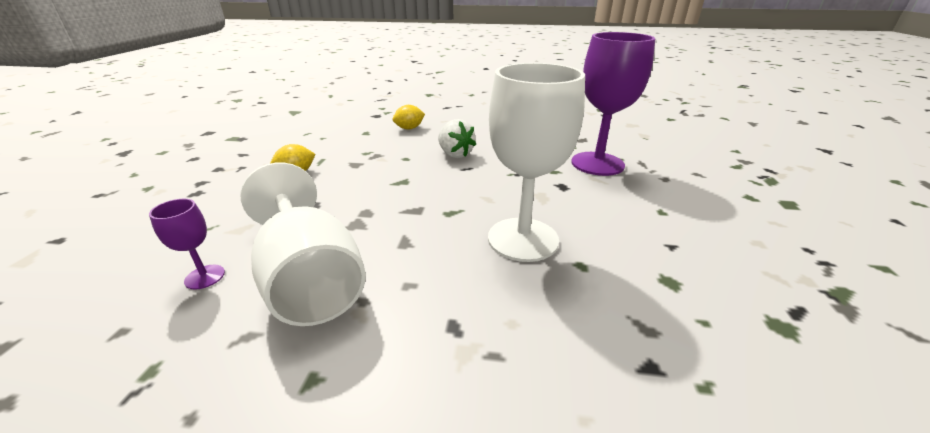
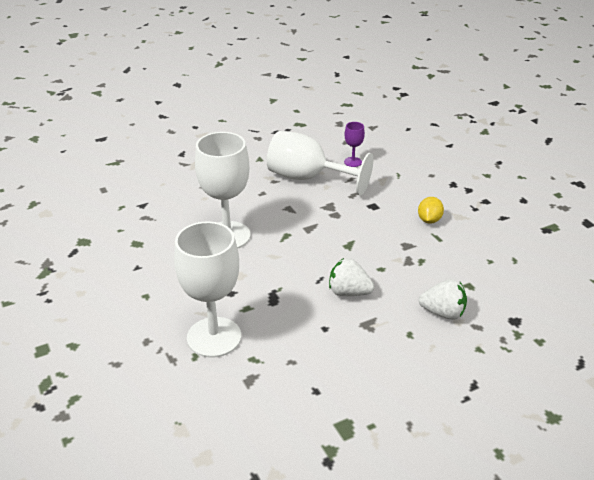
camera: 145 degrees right, 5 degrees up
(409, 128) = (443, 313): yellow lemon -> white strawberry
(597, 164) = (214, 337): purple goblet -> white goblet

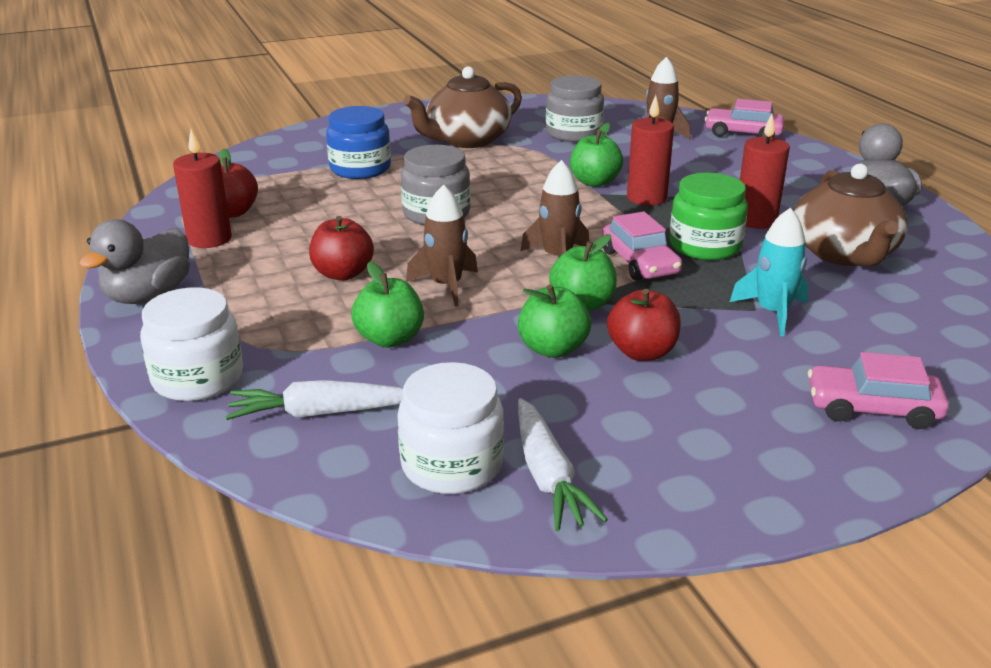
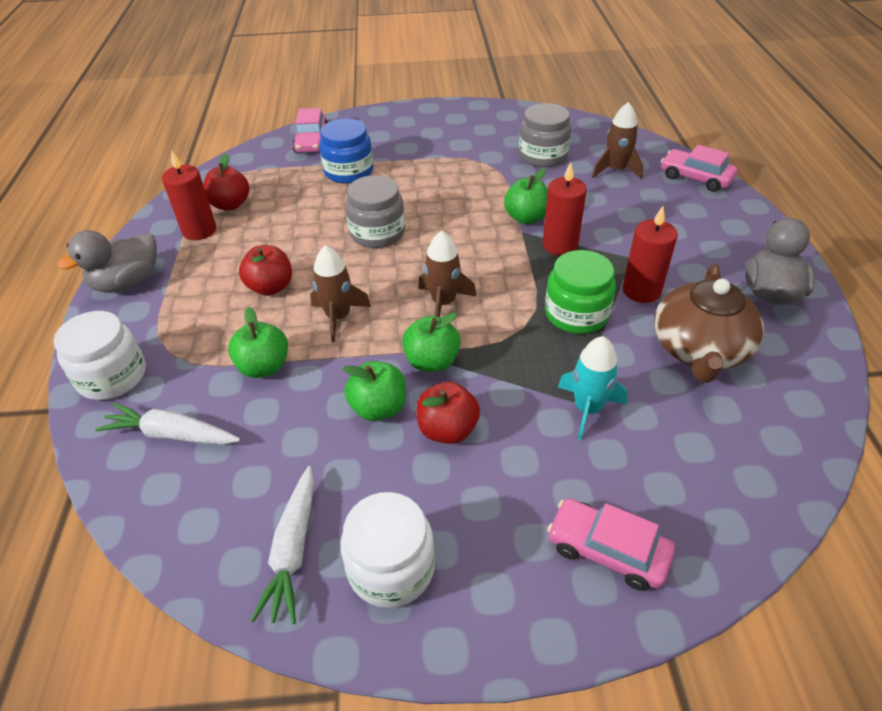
camera: 20 degrees right, 15 degrees up
(452, 464) = (231, 516): white jar -> white jar (391, 567)
(466, 140) = (449, 151): brown teapot -> none
(639, 262) = (508, 322): pink car -> pink car (312, 141)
#####
=== Task to complete ===
Output, exactly and with no other text, the line that contains "(466, 140) = (449, 151): brown teapot -> none" and all lines from there to the end of the records.

=== Solution to the exercise ===
(466, 140) = (449, 151): brown teapot -> none
(639, 262) = (508, 322): pink car -> pink car (312, 141)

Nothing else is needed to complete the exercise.